**Exercise goal:**
Transcribe each of the records below exactly, excluding all pictures.

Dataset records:
________________
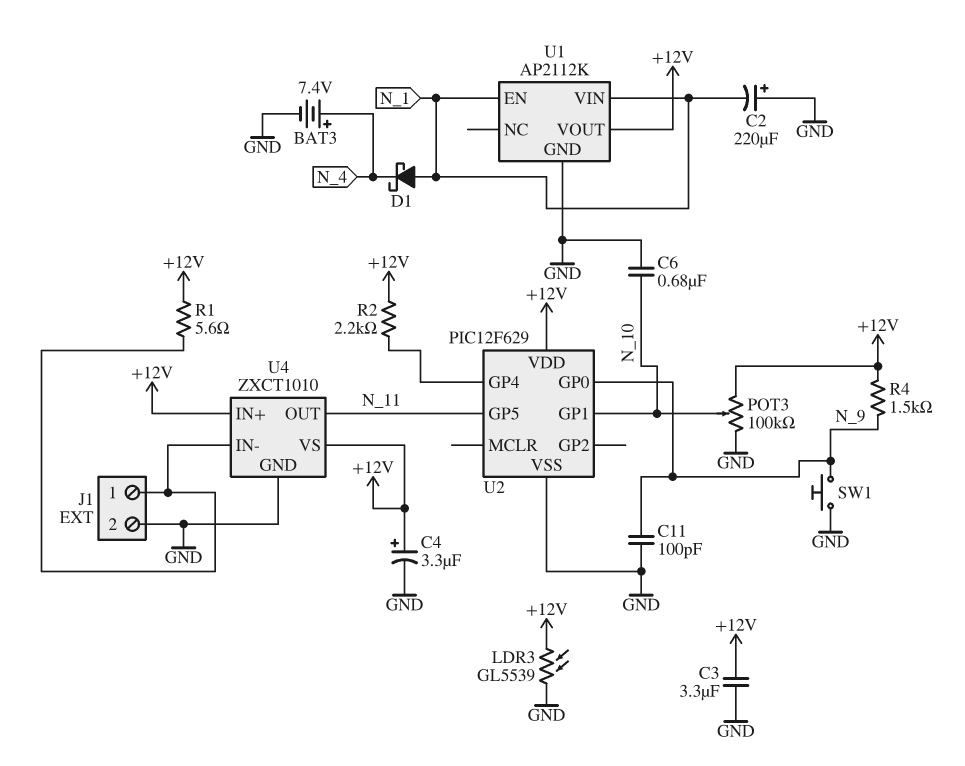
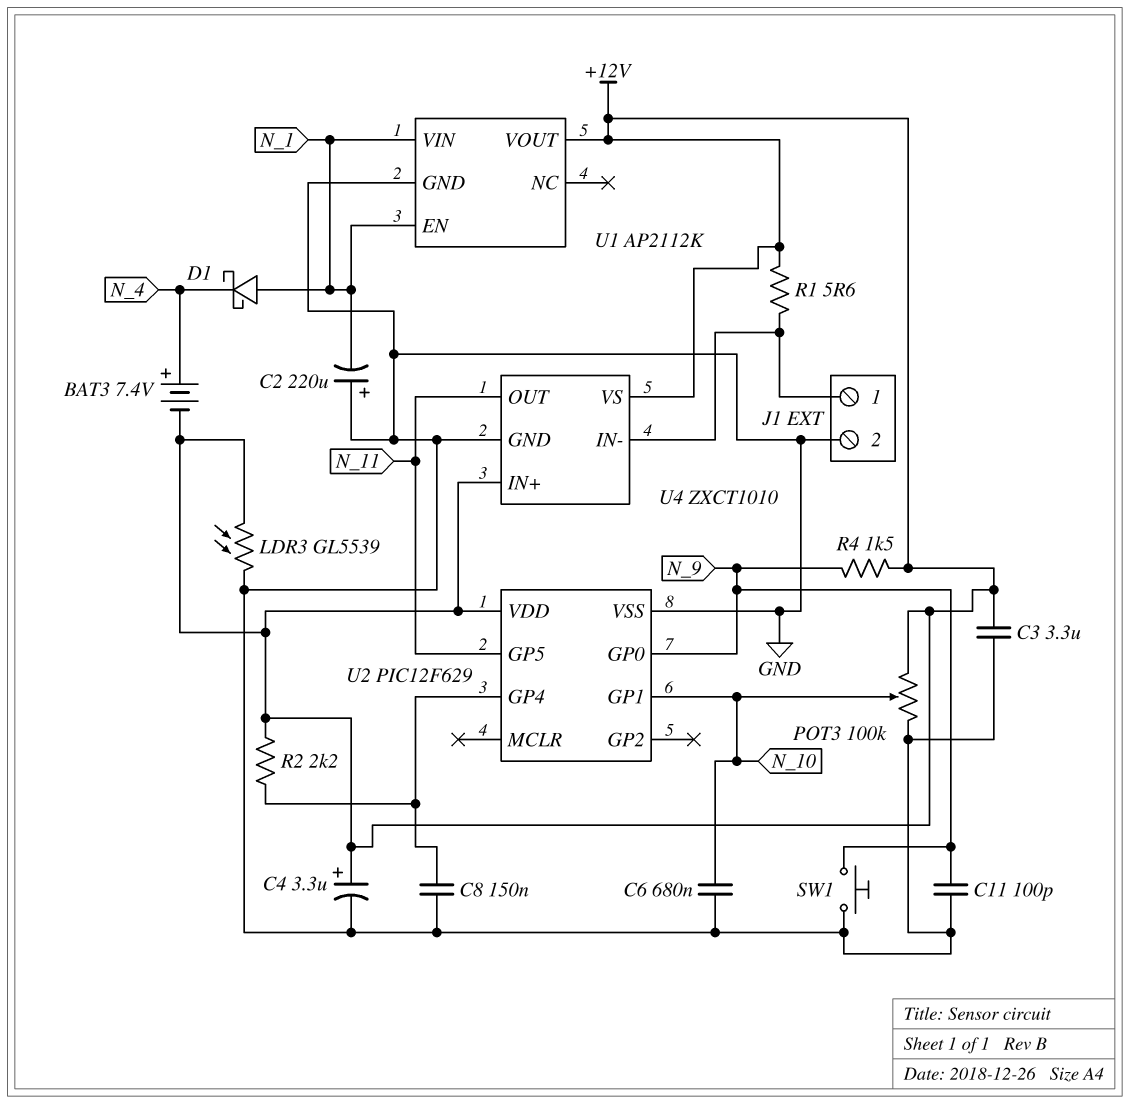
BAT3: 7.4V (plus N_4, minus GND) -> 7.4V (plus N_4, minus +12V)
C8: none -> 150nF (GND, U2/GP4)

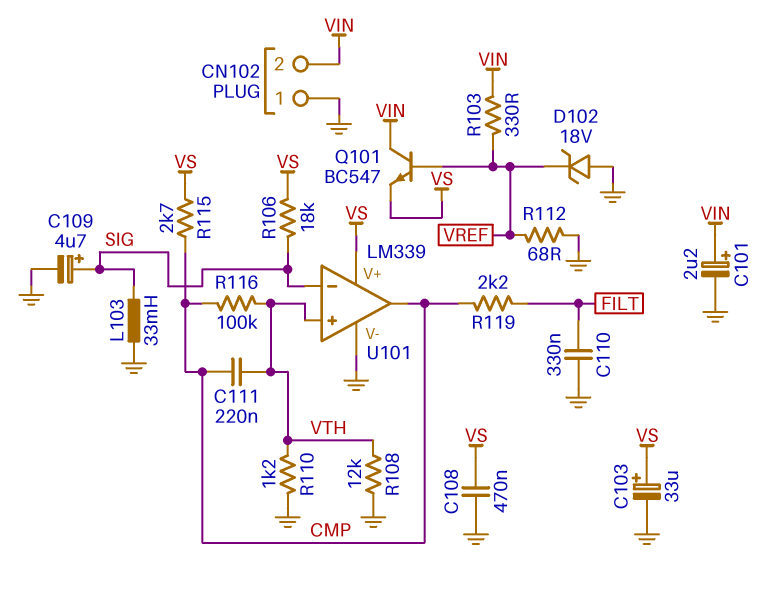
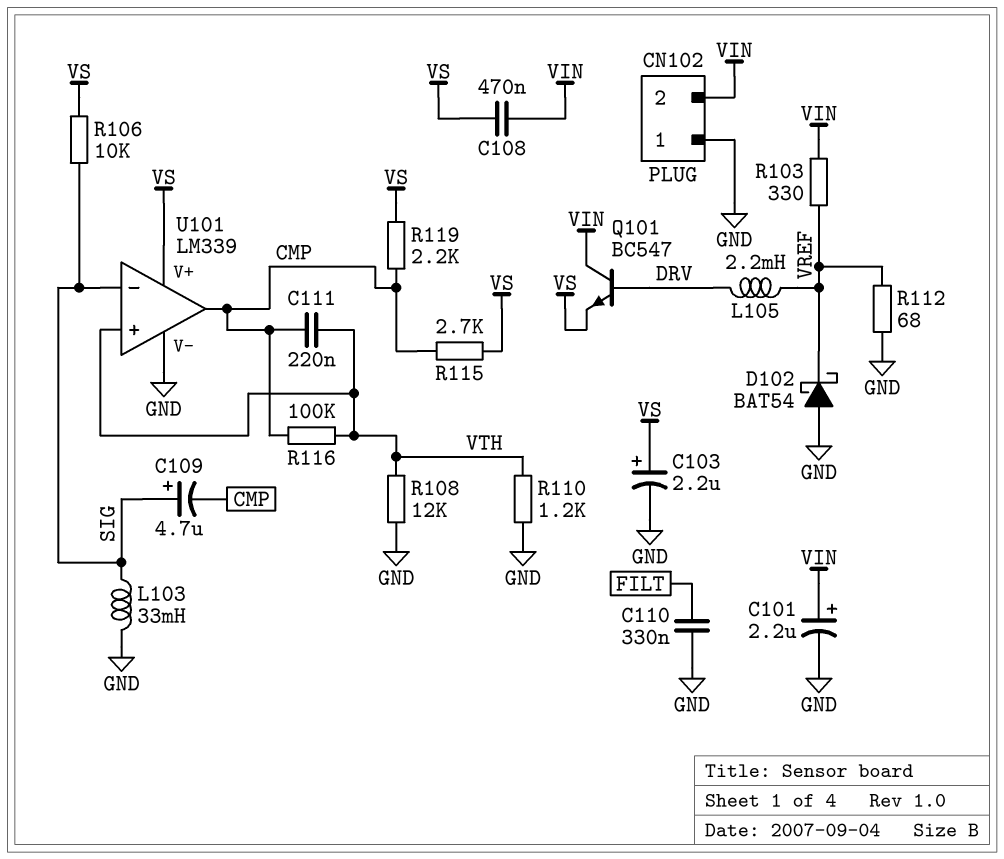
C103: 33uF (plus VS, minus GND) -> 2.2uF (plus VS, minus GND)
C108: 470nF (GND, VS) -> 470nF (VIN, VS)
C109: 4.7uF (plus SIG, minus GND) -> 4.7uF (plus SIG, minus CMP)
D102: zener 18V (A GND, K VREF) -> schottky BAT54 (A GND, K VREF)
L105: none -> 2.2mH (DRV, VREF)
Q101: NPN BC547 (B VREF, C VIN, E VS) -> NPN BC547 (B DRV, C VIN, E VS)
R106: 18k (SIG, VS) -> 10k (SIG, VS)
R119: 2.2k (CMP, FILT) -> 2.2k (CMP, VS)

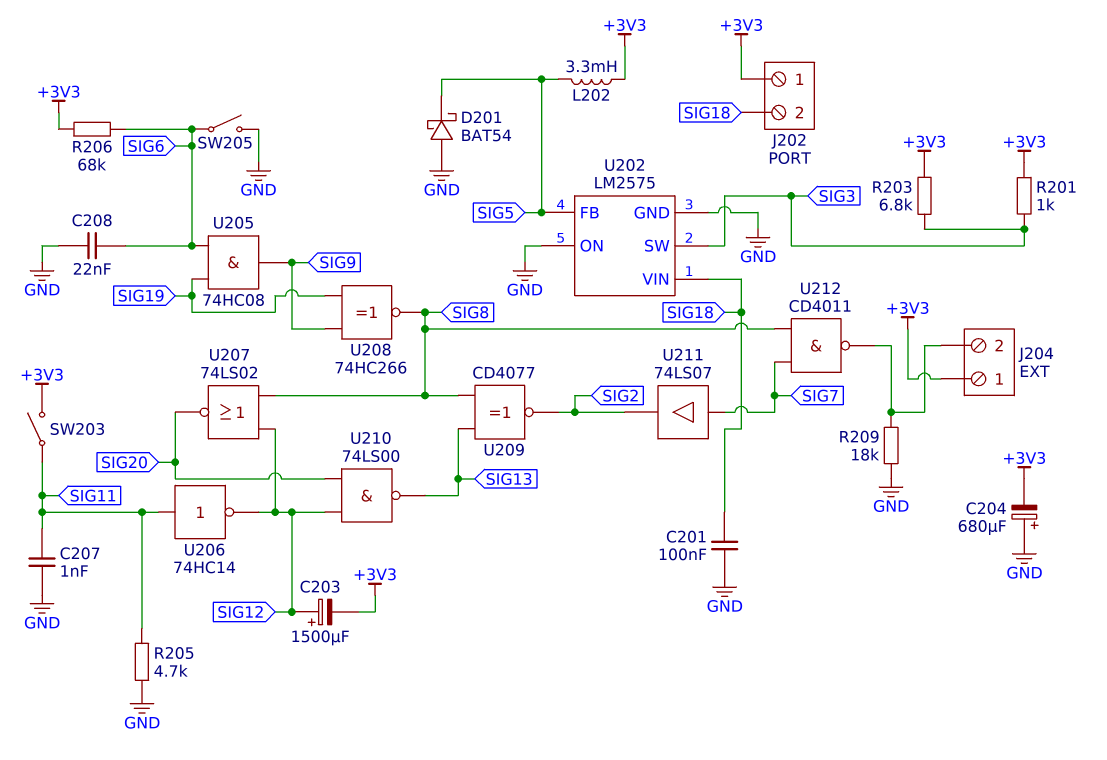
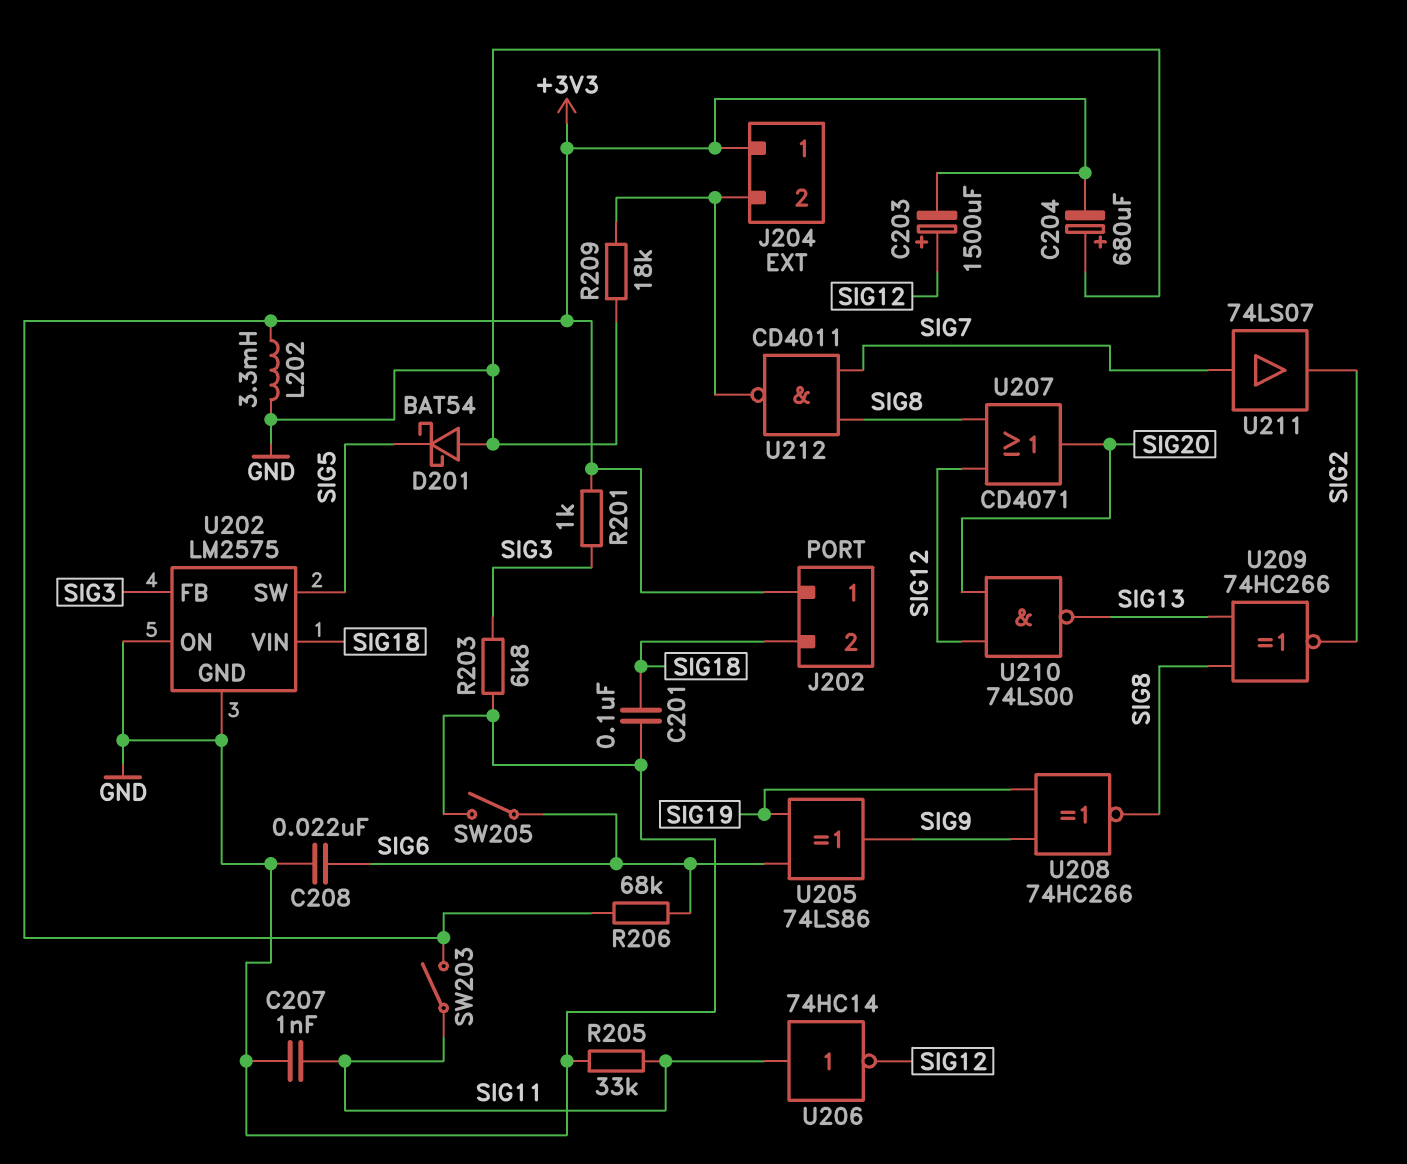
L202: 3.3mH (+3V3, SIG5) -> 3.3mH (+3V3, GND)
R203: 6.8k (+3V3, SIG3) -> 6.8k (GND, SIG3)
R205: 4.7k (GND, SIG11) -> 33k (GND, SIG11)
U202 pin FB: SIG5 -> SIG3
U202 pin SW: SIG3 -> SIG5
U205: AND 74HC08 (in SIG6, in SIG19, out SIG9) -> XOR 74LS86 (in SIG6, in SIG19, out SIG9)
U207: NOR 74LS02 (in SIG8, in SIG12, out SIG20) -> OR CD4071 (in SIG8, in SIG12, out SIG20)
U209: XNOR CD4077 (in SIG8, in SIG13, out SIG2) -> XNOR 74HC266 (in SIG8, in SIG13, out SIG2)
________________
**Answer space:**
BAT3: 7.4V (plus N_4, minus GND) -> 7.4V (plus N_4, minus +12V)
C8: none -> 150nF (GND, U2/GP4)

C103: 33uF (plus VS, minus GND) -> 2.2uF (plus VS, minus GND)
C108: 470nF (GND, VS) -> 470nF (VIN, VS)
C109: 4.7uF (plus SIG, minus GND) -> 4.7uF (plus SIG, minus CMP)
D102: zener 18V (A GND, K VREF) -> schottky BAT54 (A GND, K VREF)
L105: none -> 2.2mH (DRV, VREF)
Q101: NPN BC547 (B VREF, C VIN, E VS) -> NPN BC547 (B DRV, C VIN, E VS)
R106: 18k (SIG, VS) -> 10k (SIG, VS)
R119: 2.2k (CMP, FILT) -> 2.2k (CMP, VS)

L202: 3.3mH (+3V3, SIG5) -> 3.3mH (+3V3, GND)
R203: 6.8k (+3V3, SIG3) -> 6.8k (GND, SIG3)
R205: 4.7k (GND, SIG11) -> 33k (GND, SIG11)
U202 pin FB: SIG5 -> SIG3
U202 pin SW: SIG3 -> SIG5
U205: AND 74HC08 (in SIG6, in SIG19, out SIG9) -> XOR 74LS86 (in SIG6, in SIG19, out SIG9)
U207: NOR 74LS02 (in SIG8, in SIG12, out SIG20) -> OR CD4071 (in SIG8, in SIG12, out SIG20)
U209: XNOR CD4077 (in SIG8, in SIG13, out SIG2) -> XNOR 74HC266 (in SIG8, in SIG13, out SIG2)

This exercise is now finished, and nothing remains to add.